(TASK INPUTS begins)

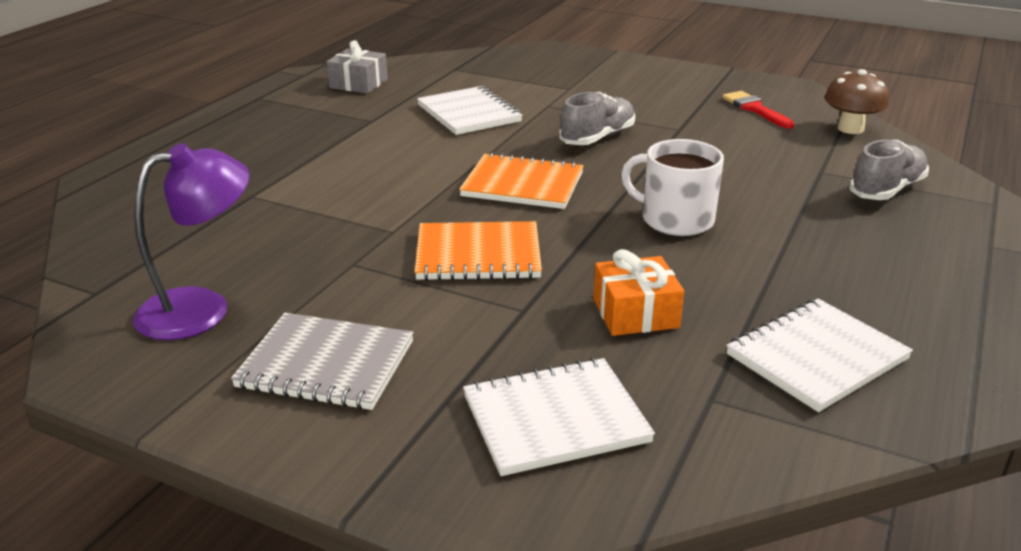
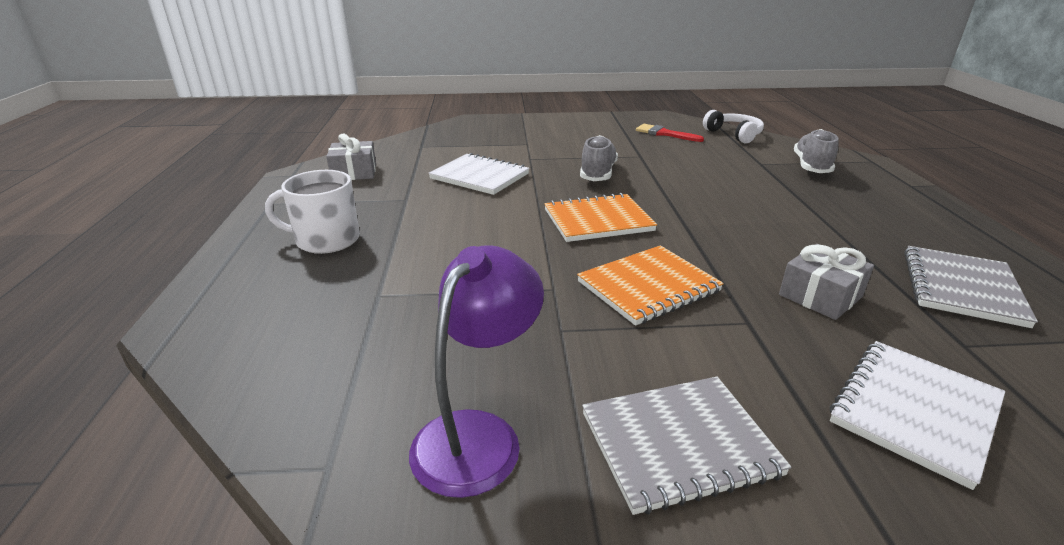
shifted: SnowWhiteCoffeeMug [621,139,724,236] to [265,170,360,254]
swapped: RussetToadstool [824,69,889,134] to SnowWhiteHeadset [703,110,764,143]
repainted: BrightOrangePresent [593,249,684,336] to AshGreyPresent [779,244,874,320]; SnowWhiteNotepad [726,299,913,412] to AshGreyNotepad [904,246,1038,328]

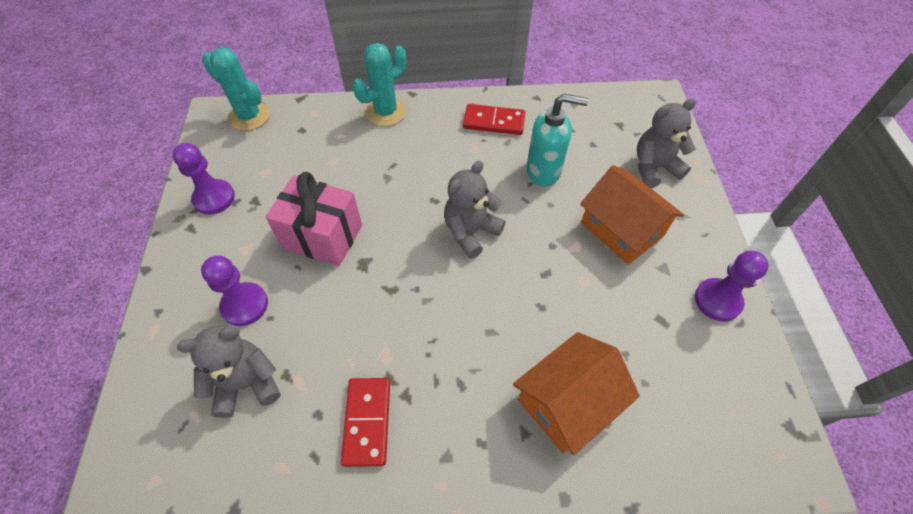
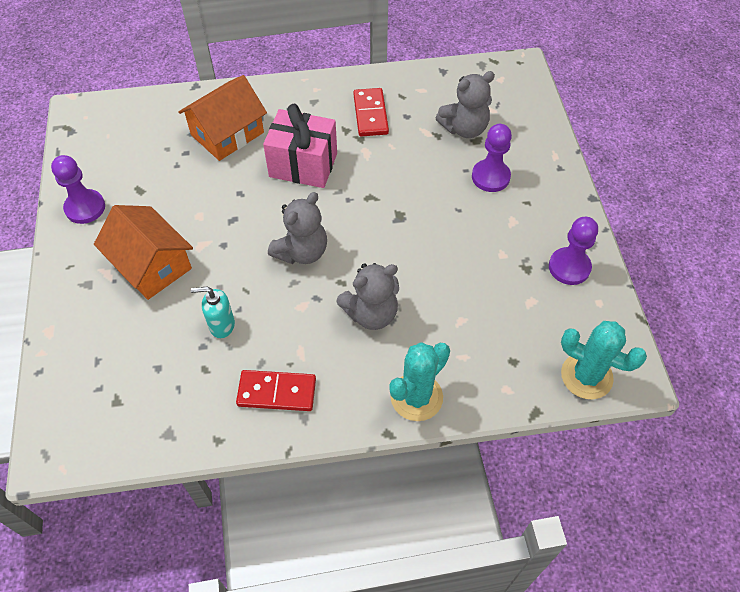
shifted: AshGreyTeddy [637,98,697,188] to [337,263,399,330]; PinkPresent [266,172,362,266] to [263,104,337,188]
scaled: AquaPumpBottle [526,94,588,186] = [191,286,235,338] x0.65

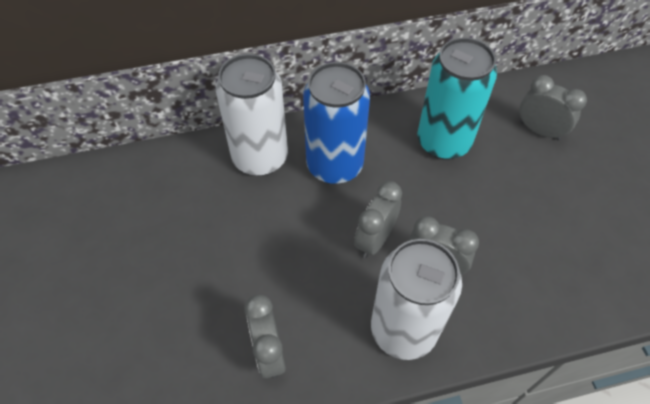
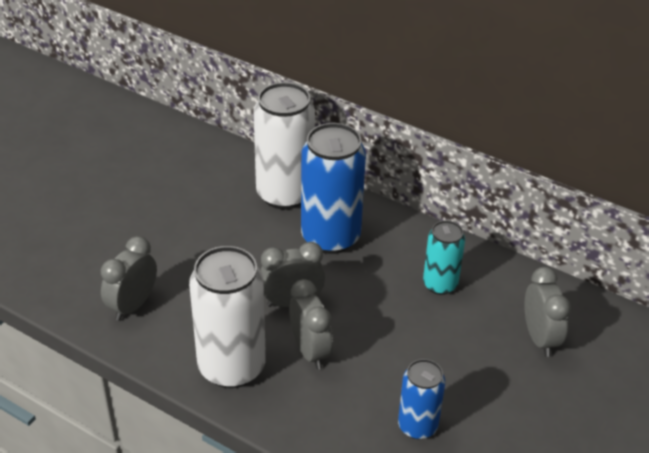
new: BlueCan [398,359,445,439]
scaled: AquaCan [417,38,497,160] = [423,220,465,295] x0.57

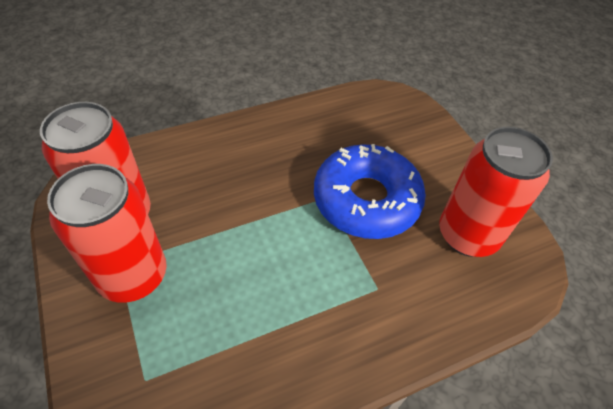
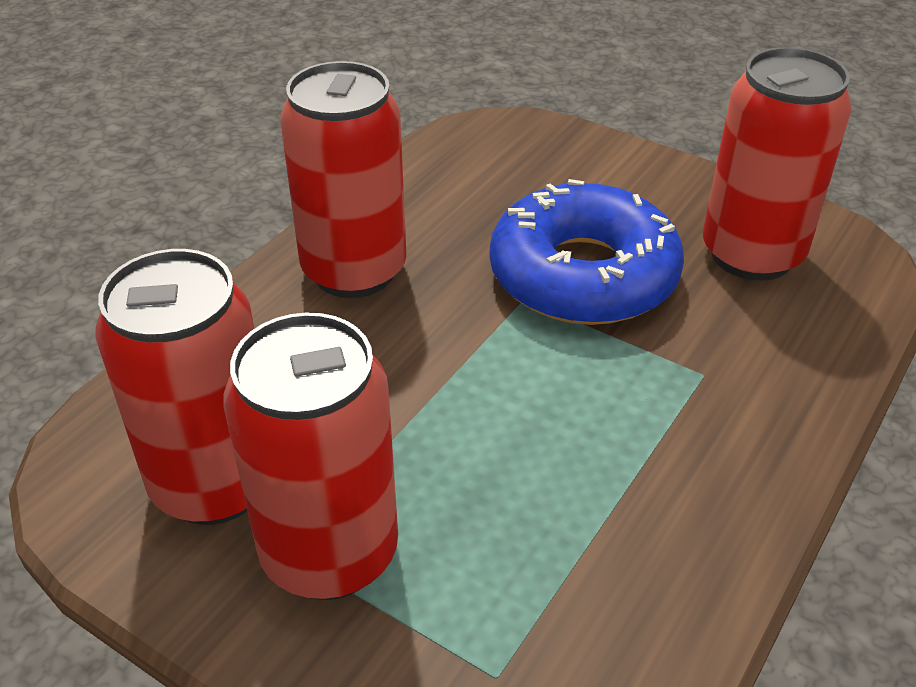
new: CrimsonCan [280,61,406,298]

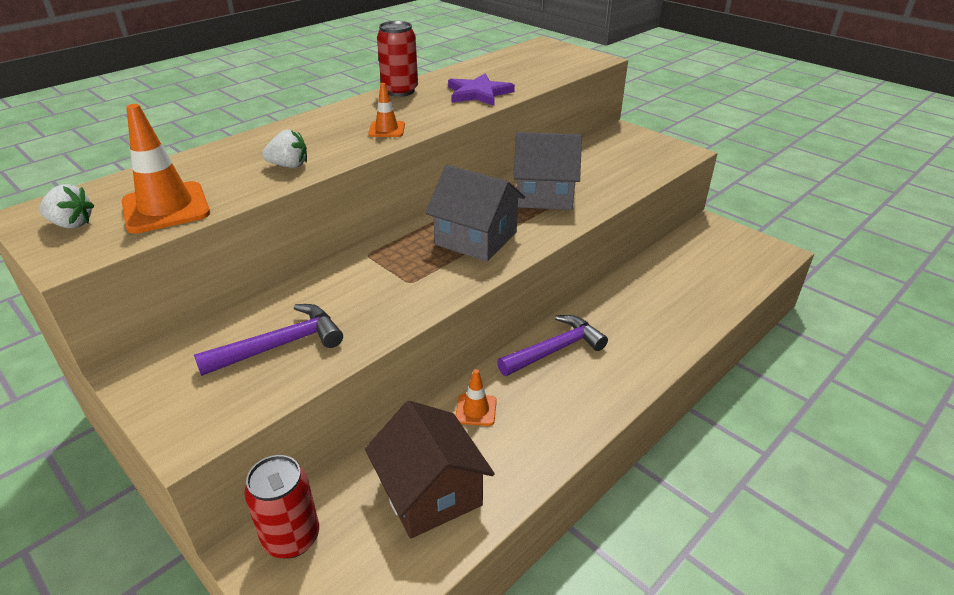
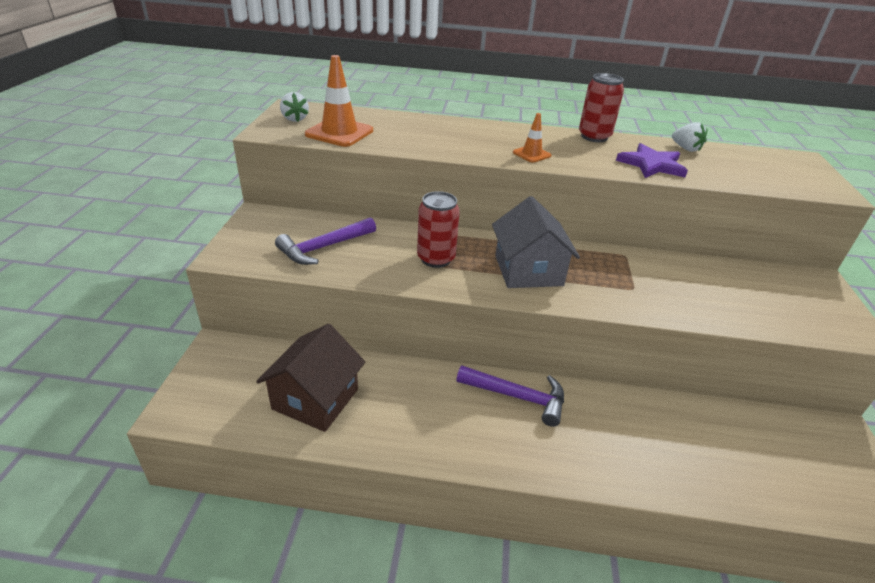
gone: AshGreyToyHouse [513,132,582,210]; BrightOrangeSafetyCone [455,369,497,426]
shifted: SnowWhiteToyStrawberry [262,129,307,168] to [672,122,707,152]; CrimsonCan [244,455,319,559] to [417,191,460,268]
rotated: RoyalPurpleClawHammer [194,304,343,376] = [275,217,376,265] 120 degrees clockwise

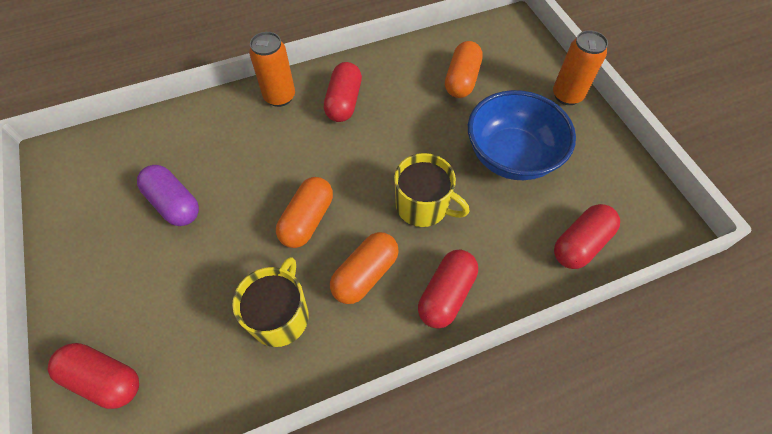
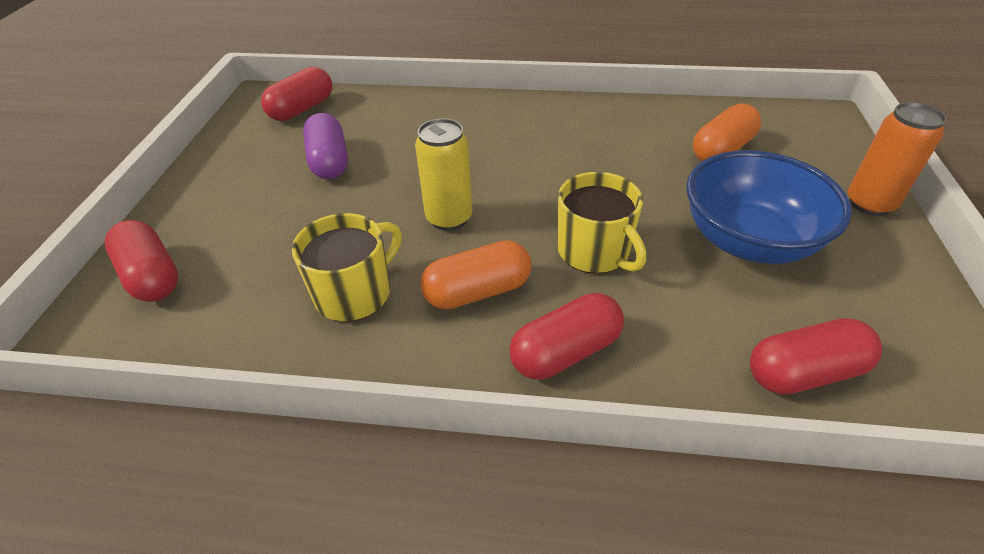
gone: BrightOrangeCan [249,32,295,107]
shifted: CrimsonPill [324,62,362,122] to [261,67,332,121]
swapped: BrightOrangePill [276,177,333,248] to YellowCan [415,118,473,231]

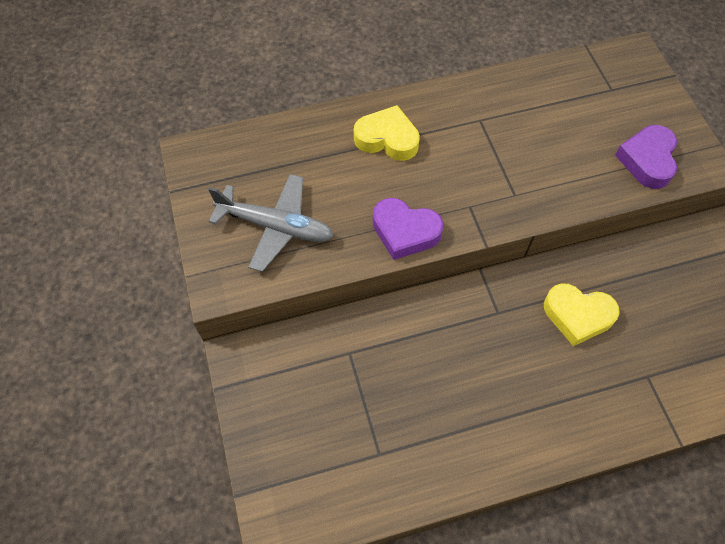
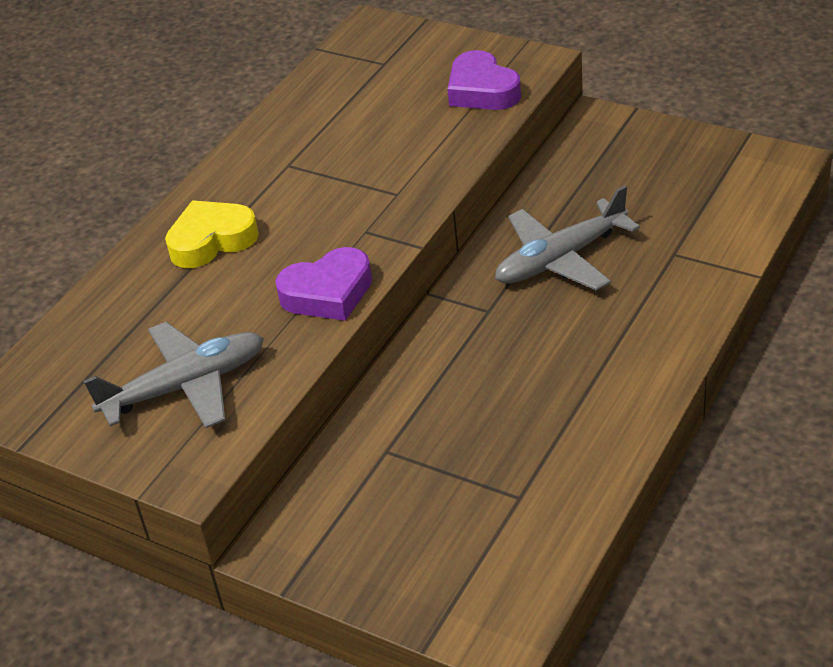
swapped: YellowLoveHeart [544,284,620,346] to AshGreyAeroplane [495,185,640,291]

(TASK INPUTS ends)

EXERCISE OBJECTIVE
Copy the listing word for word, excluding its pictures.

ANSWER SPACE
shifted: SnowWhiteCoffeeMug [621,139,724,236] to [265,170,360,254]
swapped: RussetToadstool [824,69,889,134] to SnowWhiteHeadset [703,110,764,143]
repainted: BrightOrangePresent [593,249,684,336] to AshGreyPresent [779,244,874,320]; SnowWhiteNotepad [726,299,913,412] to AshGreyNotepad [904,246,1038,328]

shifted: AshGreyTeddy [637,98,697,188] to [337,263,399,330]; PinkPresent [266,172,362,266] to [263,104,337,188]
scaled: AquaPumpBottle [526,94,588,186] = [191,286,235,338] x0.65

new: BlueCan [398,359,445,439]
scaled: AquaCan [417,38,497,160] = [423,220,465,295] x0.57

new: CrimsonCan [280,61,406,298]

gone: AshGreyToyHouse [513,132,582,210]; BrightOrangeSafetyCone [455,369,497,426]
shifted: SnowWhiteToyStrawberry [262,129,307,168] to [672,122,707,152]; CrimsonCan [244,455,319,559] to [417,191,460,268]
rotated: RoyalPurpleClawHammer [194,304,343,376] = [275,217,376,265] 120 degrees clockwise

gone: BrightOrangeCan [249,32,295,107]
shifted: CrimsonPill [324,62,362,122] to [261,67,332,121]
swapped: BrightOrangePill [276,177,333,248] to YellowCan [415,118,473,231]

swapped: YellowLoveHeart [544,284,620,346] to AshGreyAeroplane [495,185,640,291]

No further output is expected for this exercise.